- [EXERCISE REQUIREMENTS]
From the line containing "pink egg [356,337,411,404]" onward to the last line of the data below, copy each line exactly and add nothing.

^^^^^^^^

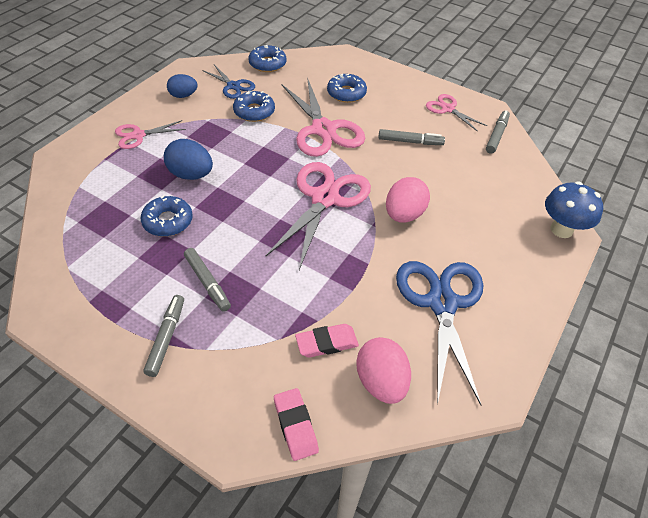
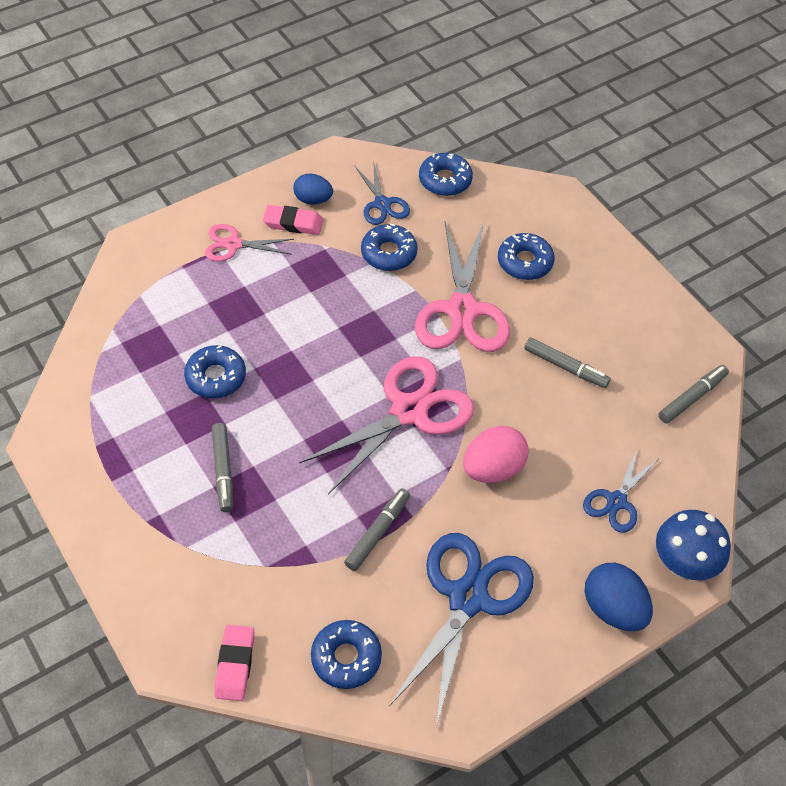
camera: 25 degrees right, 5 degrees up
grey marker [143,295,184,377] -> grey marker moved to [344,488,410,571]
blue egg [164,139,213,180] -> blue egg moved to [584,563,653,631]
pink eraser [295,324,359,358] -> pink eraser moved to [263,205,323,235]
pink egg [356,337,411,404] -> blue donut [311,620,382,689]
pink scissors [426,94,487,132] -> none
none -> blue scissors [583,448,659,533]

^^^^^^^^

- [REPLY TO THE TASK]
pink egg [356,337,411,404] -> blue donut [311,620,382,689]
pink scissors [426,94,487,132] -> none
none -> blue scissors [583,448,659,533]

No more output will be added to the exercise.